__Data provided__:
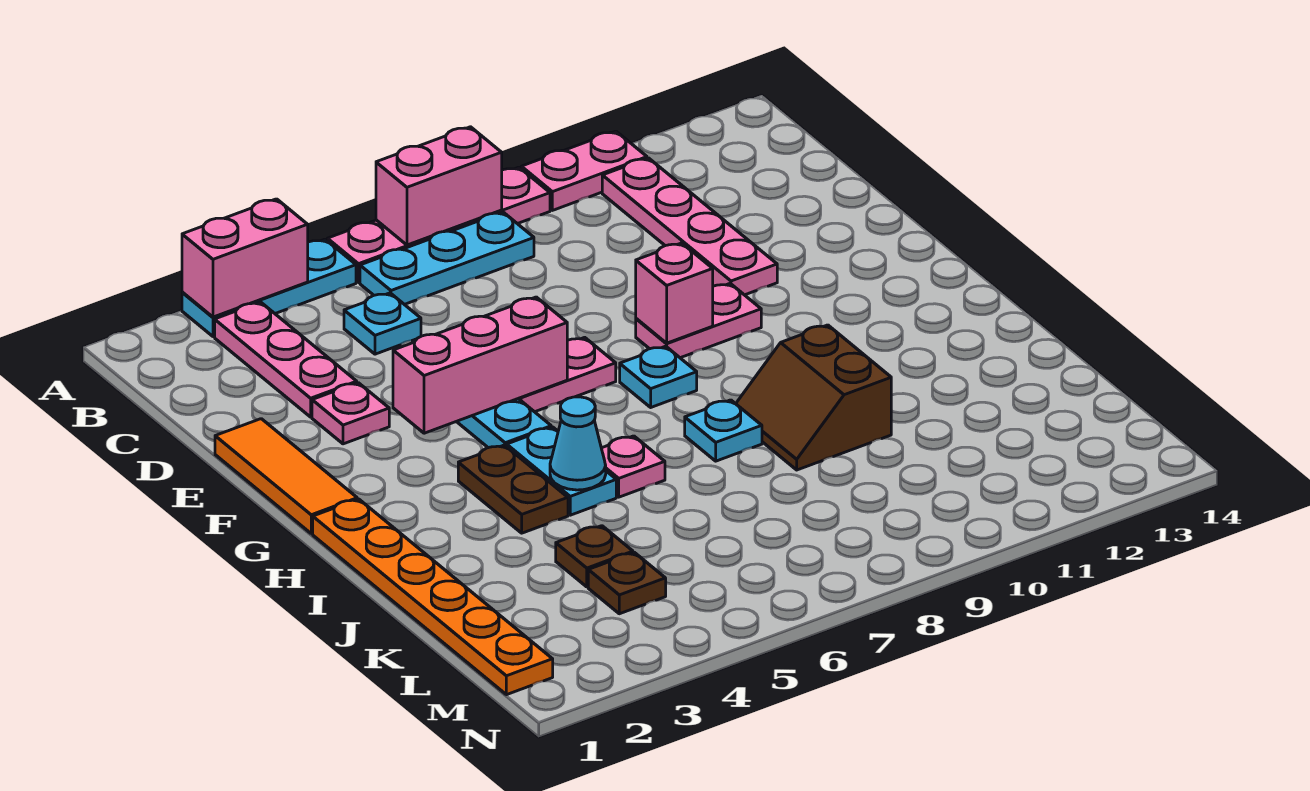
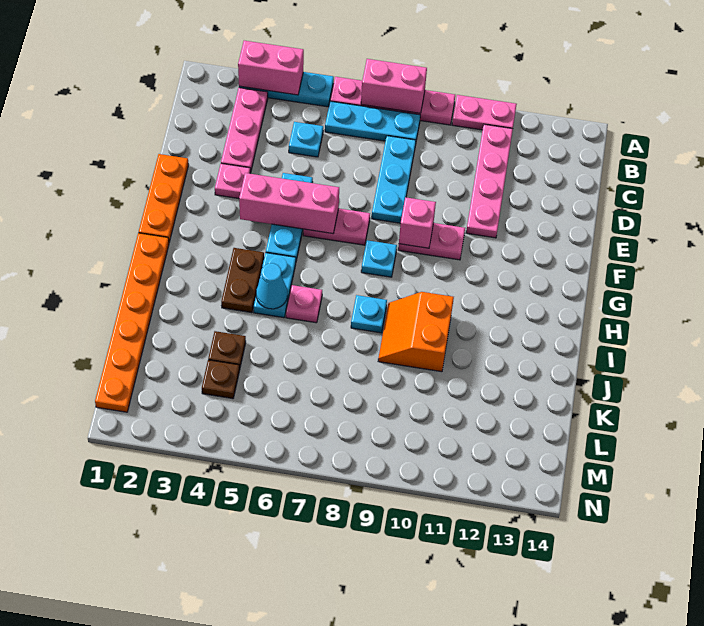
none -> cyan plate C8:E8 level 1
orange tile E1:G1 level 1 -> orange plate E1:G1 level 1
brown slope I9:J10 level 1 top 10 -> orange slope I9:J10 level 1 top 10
* * *
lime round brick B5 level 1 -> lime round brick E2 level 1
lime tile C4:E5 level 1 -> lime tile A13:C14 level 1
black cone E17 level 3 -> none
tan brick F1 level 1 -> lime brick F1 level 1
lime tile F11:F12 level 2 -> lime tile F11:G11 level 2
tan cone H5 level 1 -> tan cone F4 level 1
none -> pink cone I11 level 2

__Exercise description__:
Looking at the data above, write out exactly the lines that start at the one containing "lime round brick B5" and end at the one containing "none -> pink cone I11 level 2"; include both and nothing beyond.

__Exercise answer__:
lime round brick B5 level 1 -> lime round brick E2 level 1
lime tile C4:E5 level 1 -> lime tile A13:C14 level 1
black cone E17 level 3 -> none
tan brick F1 level 1 -> lime brick F1 level 1
lime tile F11:F12 level 2 -> lime tile F11:G11 level 2
tan cone H5 level 1 -> tan cone F4 level 1
none -> pink cone I11 level 2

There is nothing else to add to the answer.